▸ Problem requirements
Would you transcribe the whole listing exactly, minus its pictures?

*** Recorded information ***

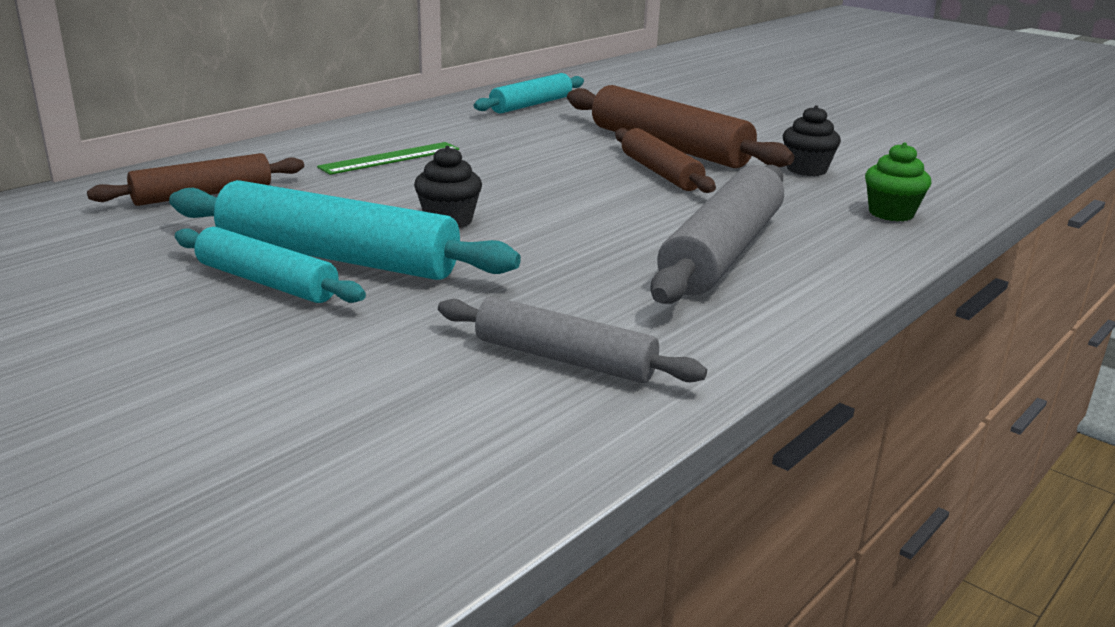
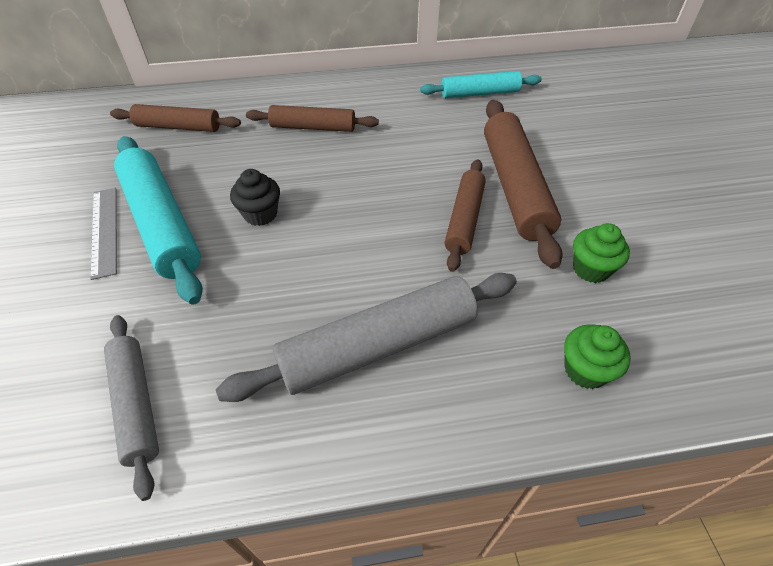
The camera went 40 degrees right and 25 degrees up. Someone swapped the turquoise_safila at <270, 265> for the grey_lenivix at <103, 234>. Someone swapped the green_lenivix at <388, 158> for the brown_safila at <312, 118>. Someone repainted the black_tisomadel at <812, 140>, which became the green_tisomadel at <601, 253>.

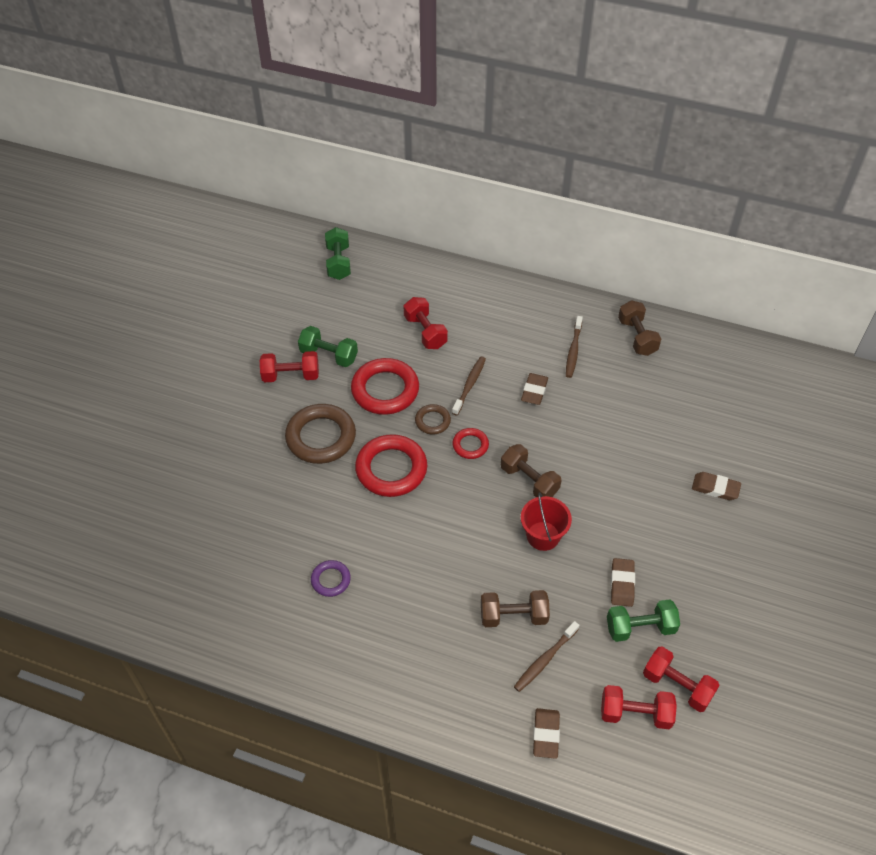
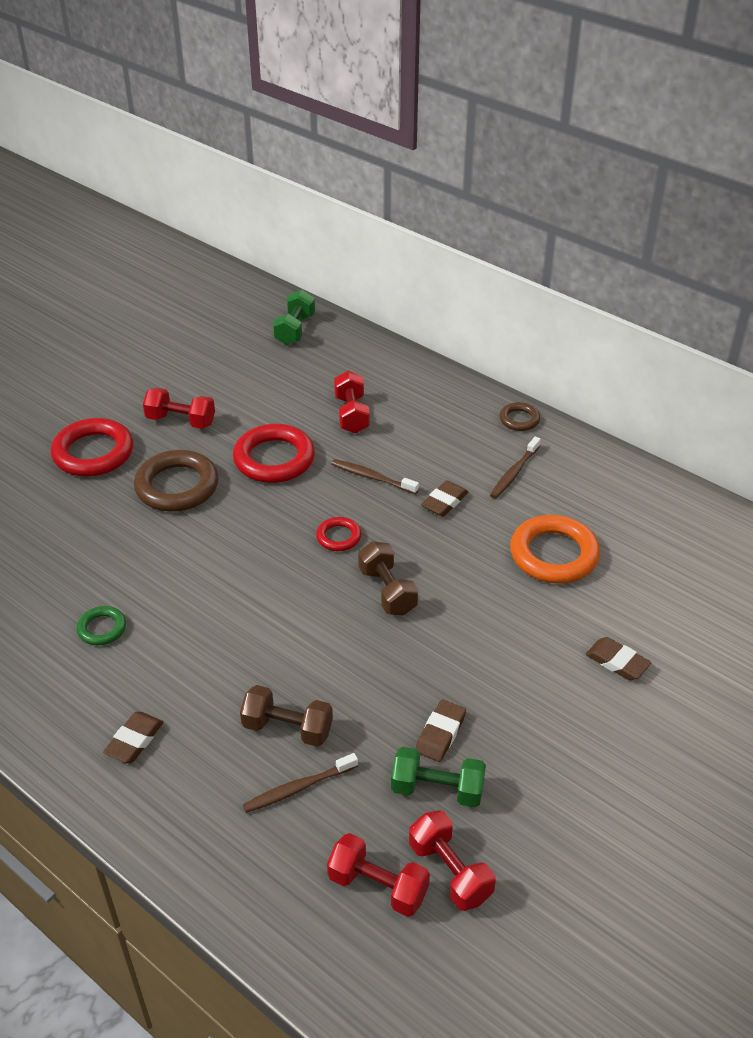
The camera went 20 degrees right and 10 degrees down. Someone took away the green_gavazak at <328, 346>. Someone took away the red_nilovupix at <546, 521>. Someone took away the brown_gavazak at <639, 328>. Someone put down the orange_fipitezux at <555, 549>. Someone carried the red_fipitezux from <391, 465> to <92, 447>. Someone carried the brown_fipitezux from <433, 419> to <519, 416>. Someone carried the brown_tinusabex from <546, 733> to <133, 737>. Someone repainted the purple_fipitezux at <331, 578>, which became the green_fipitezux at <101, 625>. Someone rotated the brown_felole at <469, 385> by 105 degrees counterclockwise.

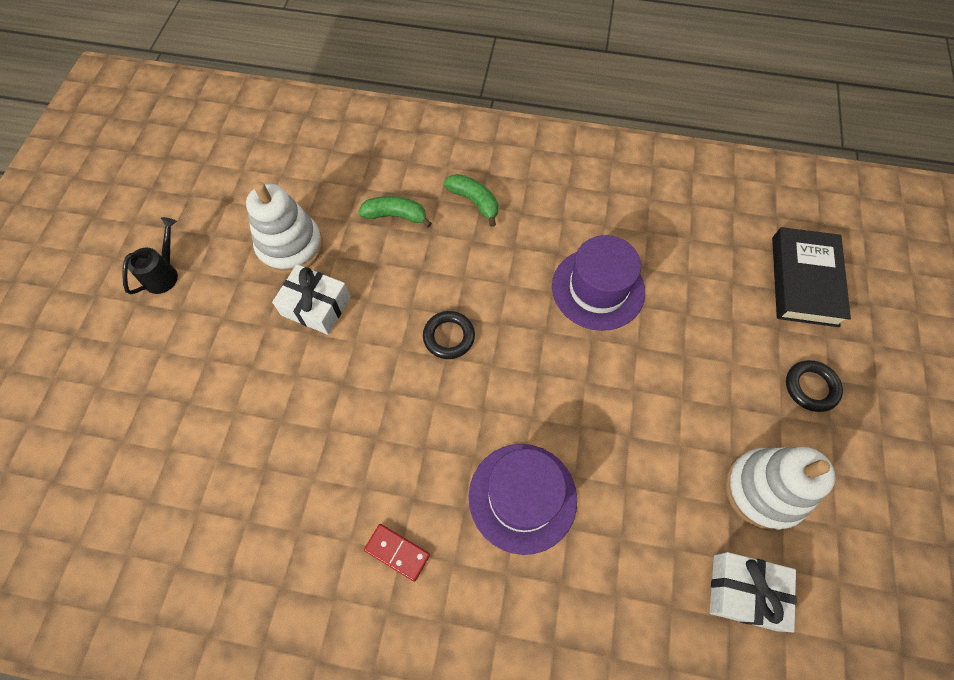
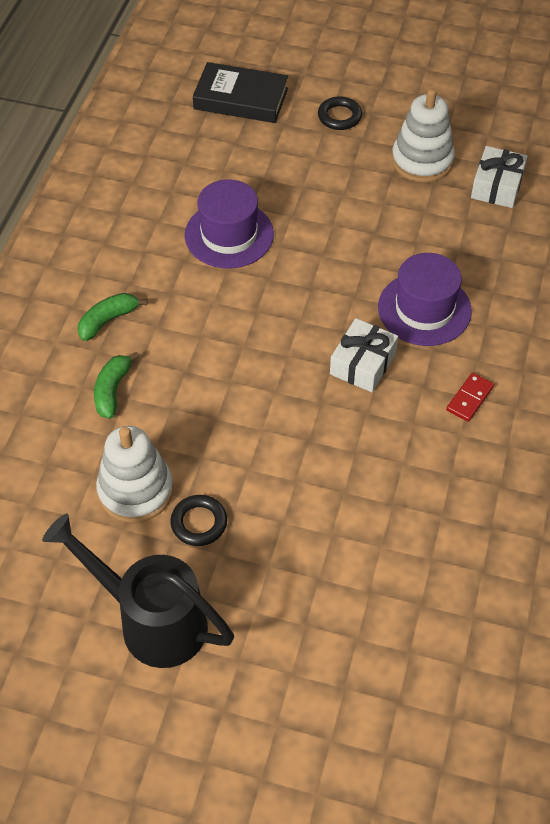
The camera went 85 degrees left and 10 degrees down. Someone carried the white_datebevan from <311, 299> to <364, 355>. Someone carried the black_fipitezux from <449, 335> to <198, 520>. Someone scaled the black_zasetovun at <150, 256> by 2.08.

*** End of Recorded information ***

▸ Answer to this problem
The camera went 40 degrees right and 25 degrees up. Someone swapped the turquoise_safila at <270, 265> for the grey_lenivix at <103, 234>. Someone swapped the green_lenivix at <388, 158> for the brown_safila at <312, 118>. Someone repainted the black_tisomadel at <812, 140>, which became the green_tisomadel at <601, 253>.

The camera went 20 degrees right and 10 degrees down. Someone took away the green_gavazak at <328, 346>. Someone took away the red_nilovupix at <546, 521>. Someone took away the brown_gavazak at <639, 328>. Someone put down the orange_fipitezux at <555, 549>. Someone carried the red_fipitezux from <391, 465> to <92, 447>. Someone carried the brown_fipitezux from <433, 419> to <519, 416>. Someone carried the brown_tinusabex from <546, 733> to <133, 737>. Someone repainted the purple_fipitezux at <331, 578>, which became the green_fipitezux at <101, 625>. Someone rotated the brown_felole at <469, 385> by 105 degrees counterclockwise.

The camera went 85 degrees left and 10 degrees down. Someone carried the white_datebevan from <311, 299> to <364, 355>. Someone carried the black_fipitezux from <449, 335> to <198, 520>. Someone scaled the black_zasetovun at <150, 256> by 2.08.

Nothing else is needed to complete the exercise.